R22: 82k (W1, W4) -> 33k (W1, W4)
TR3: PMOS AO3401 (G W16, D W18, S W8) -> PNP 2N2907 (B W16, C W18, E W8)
--
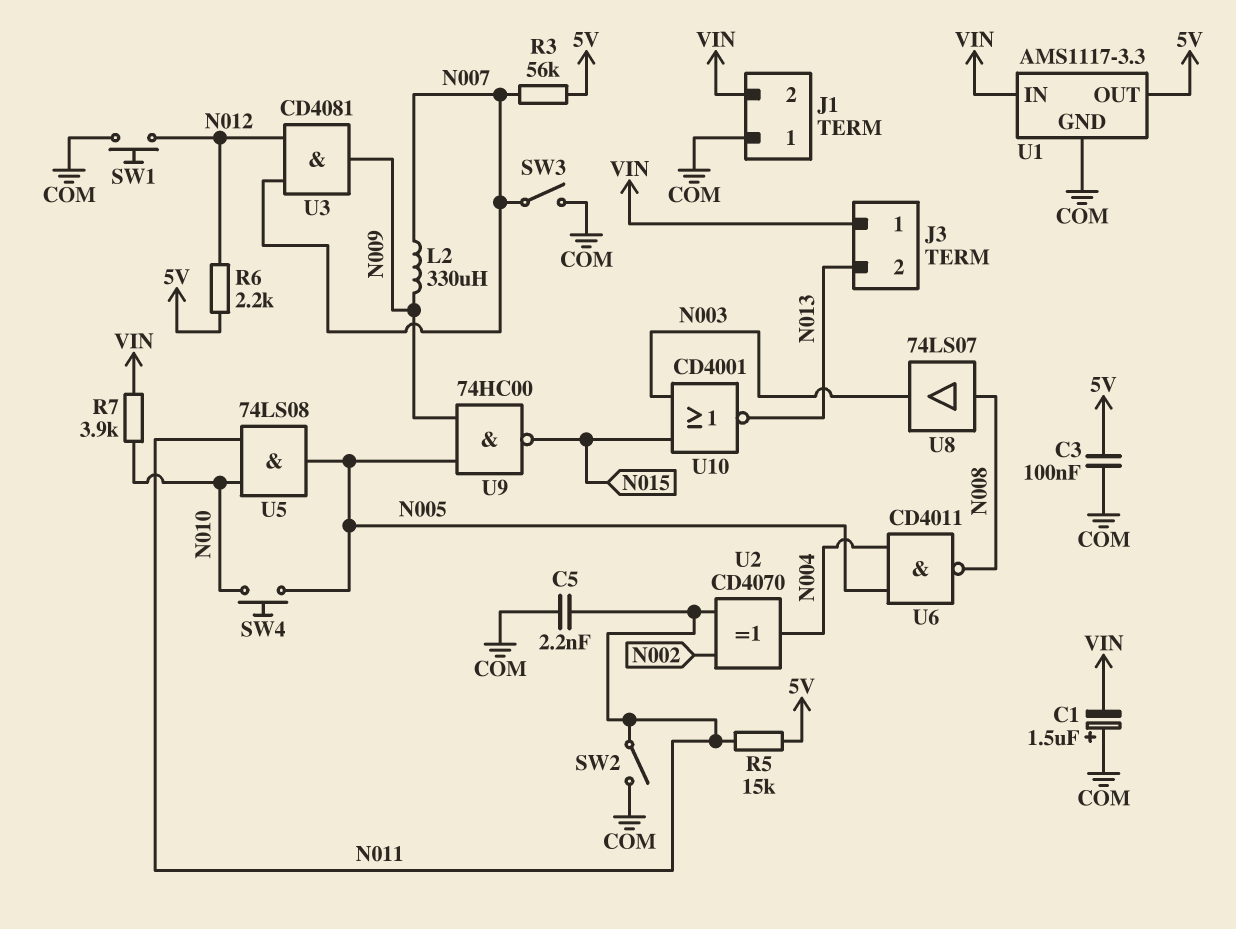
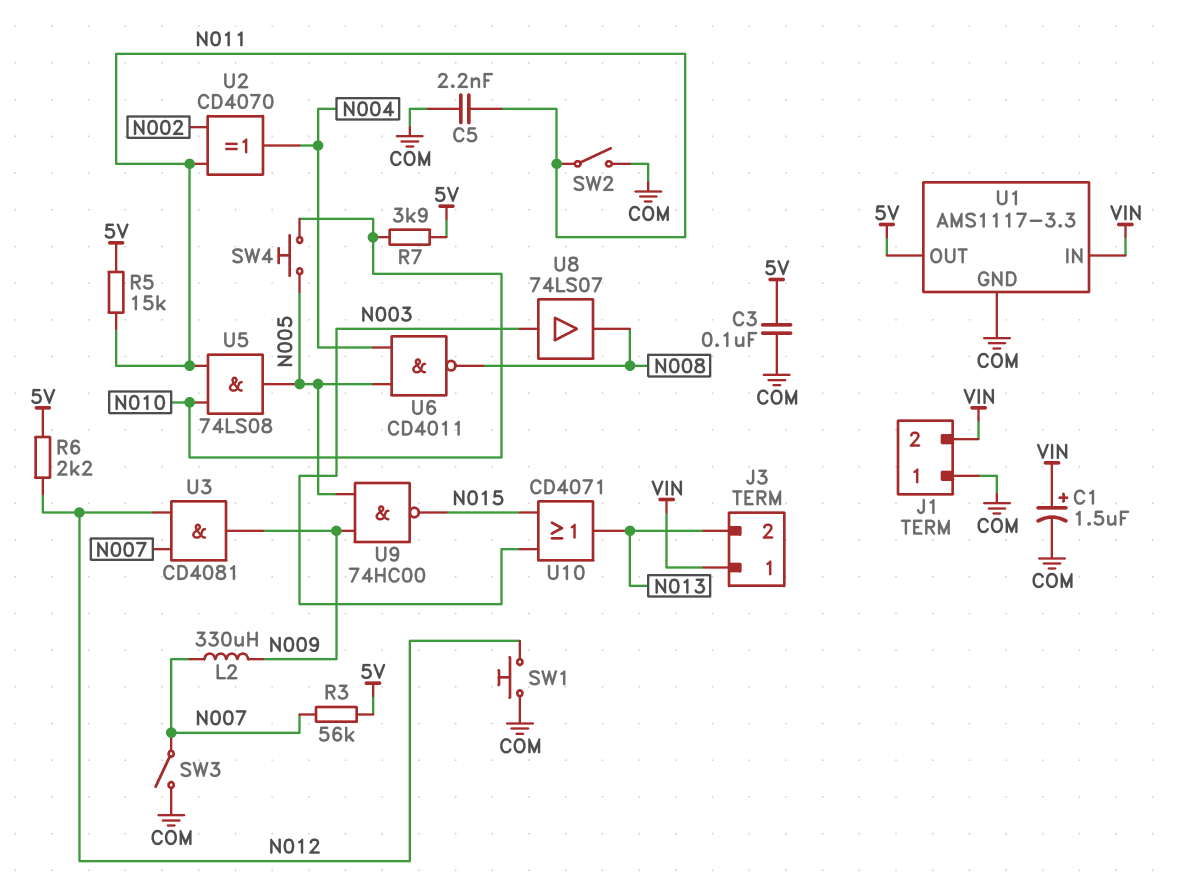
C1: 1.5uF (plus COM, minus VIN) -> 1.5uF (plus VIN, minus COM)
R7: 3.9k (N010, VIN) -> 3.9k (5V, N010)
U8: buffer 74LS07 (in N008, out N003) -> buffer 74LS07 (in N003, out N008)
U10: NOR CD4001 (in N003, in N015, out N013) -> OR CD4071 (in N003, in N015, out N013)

**WHAT THIS TASK INVOLVES**
From the records above, copy only the lines starting with the line that holds "R22: 82k (W1, W4) -> 33k (W1, W4)" and going on through the line that holds "TR3: PMOS AO3401", exactly as written.

**RESPONSE BOX**
R22: 82k (W1, W4) -> 33k (W1, W4)
TR3: PMOS AO3401 (G W16, D W18, S W8) -> PNP 2N2907 (B W16, C W18, E W8)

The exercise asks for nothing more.